__Your instructions__. Among the entries that follow, locate the line with "orange arrow: (259, 165) -> (491, 377), moved" and the line with "gray semicircle: (152, 72)". Output those lines and all lines in between, exactly, minus the pictures.

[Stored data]

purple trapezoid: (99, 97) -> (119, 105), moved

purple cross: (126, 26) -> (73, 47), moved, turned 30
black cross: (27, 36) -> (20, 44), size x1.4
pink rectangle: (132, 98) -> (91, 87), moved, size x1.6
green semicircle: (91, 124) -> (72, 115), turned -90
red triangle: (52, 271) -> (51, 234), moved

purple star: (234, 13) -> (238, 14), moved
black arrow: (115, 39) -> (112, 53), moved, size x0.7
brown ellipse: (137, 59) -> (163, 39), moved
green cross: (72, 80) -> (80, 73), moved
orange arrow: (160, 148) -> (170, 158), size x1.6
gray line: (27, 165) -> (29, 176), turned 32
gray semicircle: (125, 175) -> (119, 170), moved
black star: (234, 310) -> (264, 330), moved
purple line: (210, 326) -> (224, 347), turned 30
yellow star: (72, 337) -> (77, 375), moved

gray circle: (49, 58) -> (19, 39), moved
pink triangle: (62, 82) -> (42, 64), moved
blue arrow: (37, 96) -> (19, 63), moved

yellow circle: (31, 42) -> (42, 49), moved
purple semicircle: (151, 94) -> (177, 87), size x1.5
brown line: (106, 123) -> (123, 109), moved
--
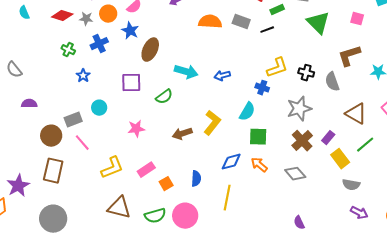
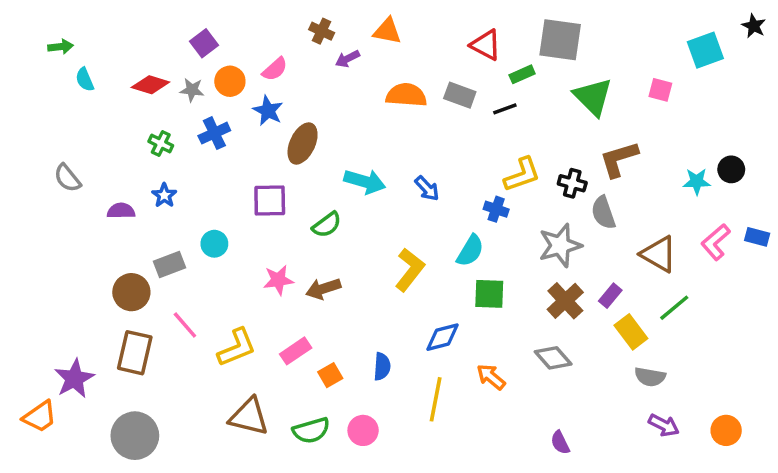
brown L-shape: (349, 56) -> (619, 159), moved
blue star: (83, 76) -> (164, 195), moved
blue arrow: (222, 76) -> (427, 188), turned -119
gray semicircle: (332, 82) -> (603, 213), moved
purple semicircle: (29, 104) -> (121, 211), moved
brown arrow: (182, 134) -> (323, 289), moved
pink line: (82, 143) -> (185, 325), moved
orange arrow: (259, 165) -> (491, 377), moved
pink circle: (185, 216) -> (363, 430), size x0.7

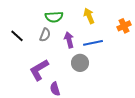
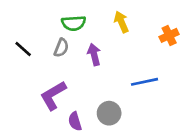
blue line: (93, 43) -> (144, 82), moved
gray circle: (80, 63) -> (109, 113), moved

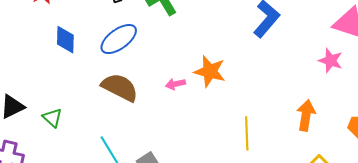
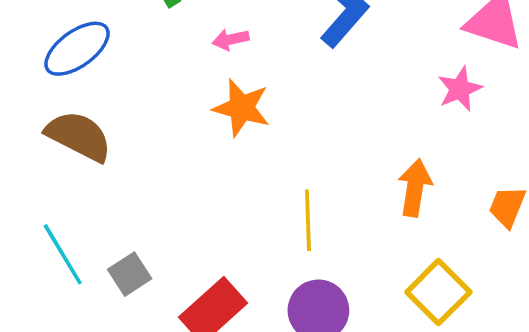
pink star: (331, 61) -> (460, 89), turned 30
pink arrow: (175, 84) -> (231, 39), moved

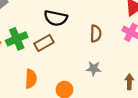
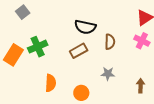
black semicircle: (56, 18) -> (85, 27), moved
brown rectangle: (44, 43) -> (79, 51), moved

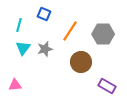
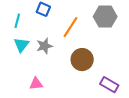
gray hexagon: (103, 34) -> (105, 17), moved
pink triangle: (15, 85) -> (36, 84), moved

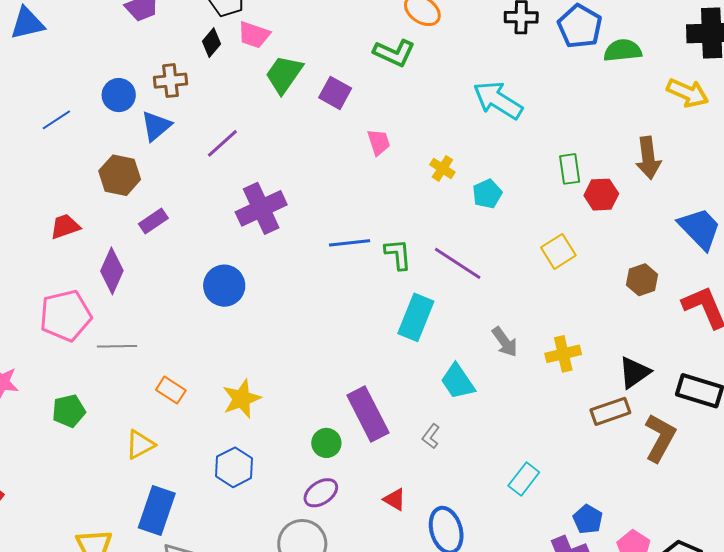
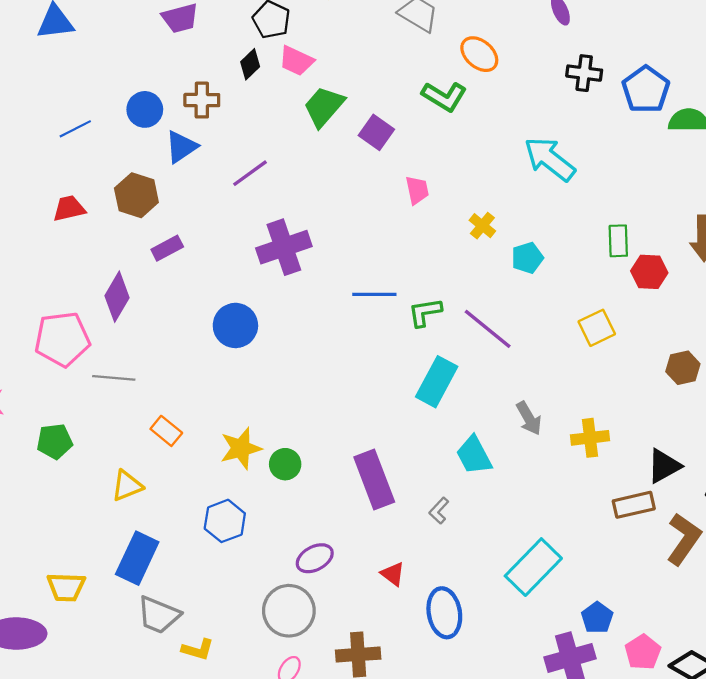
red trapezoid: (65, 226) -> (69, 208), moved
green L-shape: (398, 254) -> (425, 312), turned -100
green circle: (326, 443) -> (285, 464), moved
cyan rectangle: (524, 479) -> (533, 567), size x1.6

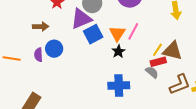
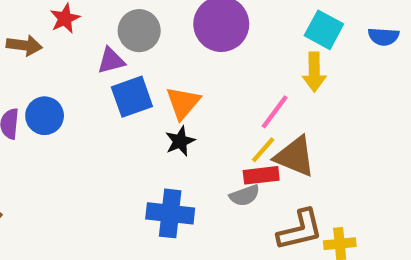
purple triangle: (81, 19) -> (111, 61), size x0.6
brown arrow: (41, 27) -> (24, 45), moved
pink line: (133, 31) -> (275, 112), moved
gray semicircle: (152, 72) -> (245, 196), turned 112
...
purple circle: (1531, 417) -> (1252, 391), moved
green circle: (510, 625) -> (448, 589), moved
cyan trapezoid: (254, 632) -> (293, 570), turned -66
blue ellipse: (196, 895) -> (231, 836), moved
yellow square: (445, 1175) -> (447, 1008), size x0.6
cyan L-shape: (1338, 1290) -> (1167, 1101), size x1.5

__Result__.
orange arrow: (259, 165) -> (491, 377), moved
pink circle: (185, 216) -> (363, 430), size x0.7

blue line: (93, 43) -> (144, 82), moved
gray circle: (80, 63) -> (109, 113), moved

pink star: (331, 61) -> (460, 89), turned 30
pink arrow: (175, 84) -> (231, 39), moved

black semicircle: (56, 18) -> (85, 27), moved
brown rectangle: (44, 43) -> (79, 51), moved

gray hexagon: (103, 34) -> (105, 17), moved
pink triangle: (15, 85) -> (36, 84), moved

red trapezoid: (65, 226) -> (69, 208), moved
green L-shape: (398, 254) -> (425, 312), turned -100
green circle: (326, 443) -> (285, 464), moved
cyan rectangle: (524, 479) -> (533, 567), size x1.6

purple triangle: (81, 19) -> (111, 61), size x0.6
brown arrow: (41, 27) -> (24, 45), moved
pink line: (133, 31) -> (275, 112), moved
gray semicircle: (152, 72) -> (245, 196), turned 112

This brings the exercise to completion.